YOUR GOAL » Lines before the one containing "green glasses [763,238,869,325] -> none" in the records below are to be left out; that line and all after it, through the end, are to be retyped exactly.

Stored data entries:
>>>
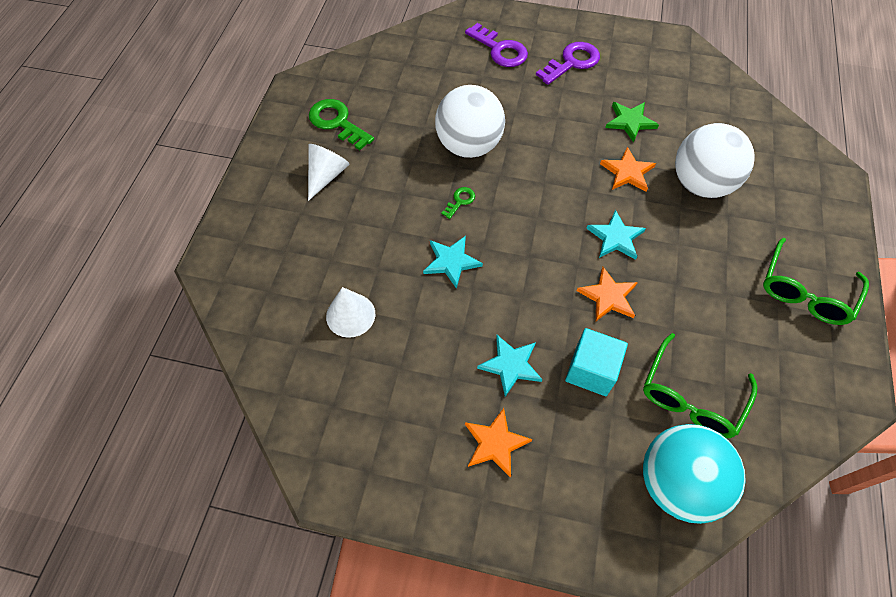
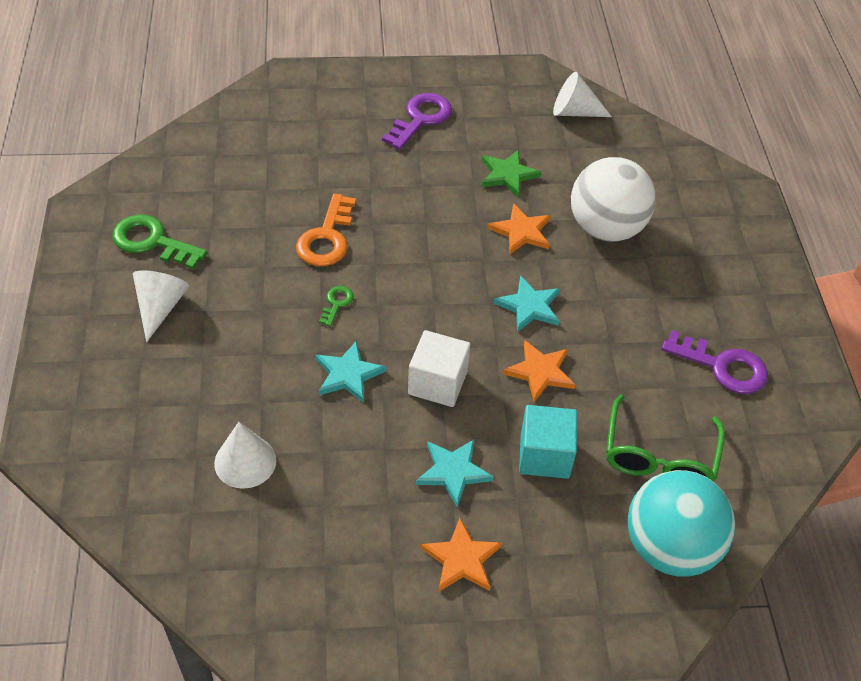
camera: 20 degrees left, 10 degrees down
white ball [435,85,505,158] -> orange key [296,193,356,266]
purple key [465,23,528,67] -> purple key moved to [661,330,768,394]
green glasses [763,238,869,325] -> none
none -> white cube [408,330,470,407]
none -> white cone [553,72,612,117]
<<<
RESULT OF THIS EXERCISE »
green glasses [763,238,869,325] -> none
none -> white cube [408,330,470,407]
none -> white cone [553,72,612,117]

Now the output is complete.